- [TASK BRIEF] For this exercise, please find the lines in the entries that include the word "lemon" and copy them.

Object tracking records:
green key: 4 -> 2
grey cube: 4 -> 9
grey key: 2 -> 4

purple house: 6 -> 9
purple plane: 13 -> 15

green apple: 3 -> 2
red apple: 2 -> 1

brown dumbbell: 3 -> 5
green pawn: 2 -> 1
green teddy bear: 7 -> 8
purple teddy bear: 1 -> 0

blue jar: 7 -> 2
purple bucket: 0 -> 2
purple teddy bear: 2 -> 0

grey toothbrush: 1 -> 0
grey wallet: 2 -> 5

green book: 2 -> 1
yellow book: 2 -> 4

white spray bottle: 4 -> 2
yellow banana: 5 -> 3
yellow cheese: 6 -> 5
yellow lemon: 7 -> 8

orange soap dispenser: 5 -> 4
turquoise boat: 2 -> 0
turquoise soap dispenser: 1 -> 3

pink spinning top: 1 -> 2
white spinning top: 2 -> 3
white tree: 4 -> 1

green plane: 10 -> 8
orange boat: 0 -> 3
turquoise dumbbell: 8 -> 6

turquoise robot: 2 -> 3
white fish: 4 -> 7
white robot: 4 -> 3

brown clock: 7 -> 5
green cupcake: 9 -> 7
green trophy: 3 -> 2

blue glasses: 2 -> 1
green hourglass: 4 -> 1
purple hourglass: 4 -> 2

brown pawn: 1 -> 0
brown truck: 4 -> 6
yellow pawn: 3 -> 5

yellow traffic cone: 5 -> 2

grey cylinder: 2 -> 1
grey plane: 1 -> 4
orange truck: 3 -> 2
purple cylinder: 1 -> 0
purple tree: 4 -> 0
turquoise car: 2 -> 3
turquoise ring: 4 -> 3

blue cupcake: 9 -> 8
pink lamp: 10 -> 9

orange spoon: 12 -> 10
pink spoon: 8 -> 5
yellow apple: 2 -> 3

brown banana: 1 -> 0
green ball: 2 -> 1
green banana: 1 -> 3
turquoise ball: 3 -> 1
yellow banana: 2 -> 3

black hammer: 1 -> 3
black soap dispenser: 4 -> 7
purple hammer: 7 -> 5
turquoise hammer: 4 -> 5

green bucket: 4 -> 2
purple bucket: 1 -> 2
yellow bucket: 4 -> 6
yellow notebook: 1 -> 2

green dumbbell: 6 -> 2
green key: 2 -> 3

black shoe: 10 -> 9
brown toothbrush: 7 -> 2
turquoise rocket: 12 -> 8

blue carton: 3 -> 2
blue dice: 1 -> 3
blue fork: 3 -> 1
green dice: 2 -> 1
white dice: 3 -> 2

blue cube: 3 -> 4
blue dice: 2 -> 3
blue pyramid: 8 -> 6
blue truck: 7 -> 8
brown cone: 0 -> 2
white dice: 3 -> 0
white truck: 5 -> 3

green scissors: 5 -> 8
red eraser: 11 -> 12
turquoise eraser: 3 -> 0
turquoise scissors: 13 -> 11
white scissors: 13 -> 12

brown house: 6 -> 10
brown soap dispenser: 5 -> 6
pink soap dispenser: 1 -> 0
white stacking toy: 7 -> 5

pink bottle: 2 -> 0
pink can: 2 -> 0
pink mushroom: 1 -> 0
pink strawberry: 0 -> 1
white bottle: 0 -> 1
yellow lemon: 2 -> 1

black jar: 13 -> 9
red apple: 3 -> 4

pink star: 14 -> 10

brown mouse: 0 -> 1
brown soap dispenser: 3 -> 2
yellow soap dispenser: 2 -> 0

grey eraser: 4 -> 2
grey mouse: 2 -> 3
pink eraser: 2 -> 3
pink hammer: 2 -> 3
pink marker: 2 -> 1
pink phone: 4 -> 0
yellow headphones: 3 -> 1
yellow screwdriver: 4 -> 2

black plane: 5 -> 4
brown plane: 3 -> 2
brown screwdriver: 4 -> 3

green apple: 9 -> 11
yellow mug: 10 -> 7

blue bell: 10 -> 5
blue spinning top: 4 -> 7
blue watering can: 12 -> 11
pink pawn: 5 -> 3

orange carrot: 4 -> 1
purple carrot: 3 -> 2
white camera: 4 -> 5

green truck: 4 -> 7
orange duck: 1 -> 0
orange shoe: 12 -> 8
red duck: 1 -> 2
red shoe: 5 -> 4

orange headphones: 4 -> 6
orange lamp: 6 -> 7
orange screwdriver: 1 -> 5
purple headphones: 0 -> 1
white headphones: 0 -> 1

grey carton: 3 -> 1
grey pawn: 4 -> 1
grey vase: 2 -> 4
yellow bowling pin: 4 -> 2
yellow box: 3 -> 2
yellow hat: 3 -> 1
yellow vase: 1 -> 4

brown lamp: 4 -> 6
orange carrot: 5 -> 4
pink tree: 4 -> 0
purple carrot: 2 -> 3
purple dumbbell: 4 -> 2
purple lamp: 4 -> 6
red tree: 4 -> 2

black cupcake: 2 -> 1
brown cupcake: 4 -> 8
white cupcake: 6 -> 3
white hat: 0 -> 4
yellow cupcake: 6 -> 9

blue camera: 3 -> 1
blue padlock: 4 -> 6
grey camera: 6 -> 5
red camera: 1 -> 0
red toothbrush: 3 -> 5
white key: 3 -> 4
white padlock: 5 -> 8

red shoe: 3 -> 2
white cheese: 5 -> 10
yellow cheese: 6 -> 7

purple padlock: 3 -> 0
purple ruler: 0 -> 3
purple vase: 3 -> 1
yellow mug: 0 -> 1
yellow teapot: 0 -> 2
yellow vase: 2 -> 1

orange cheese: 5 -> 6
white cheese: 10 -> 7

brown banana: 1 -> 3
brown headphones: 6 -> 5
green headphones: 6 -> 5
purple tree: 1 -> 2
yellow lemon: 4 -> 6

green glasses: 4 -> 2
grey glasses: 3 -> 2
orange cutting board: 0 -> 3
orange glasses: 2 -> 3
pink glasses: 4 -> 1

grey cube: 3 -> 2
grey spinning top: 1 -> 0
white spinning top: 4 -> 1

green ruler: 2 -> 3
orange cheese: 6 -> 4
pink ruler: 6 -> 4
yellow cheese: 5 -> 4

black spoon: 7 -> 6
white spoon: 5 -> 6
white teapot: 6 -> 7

- [RESULT]
yellow lemon: 7 -> 8
yellow lemon: 2 -> 1
yellow lemon: 4 -> 6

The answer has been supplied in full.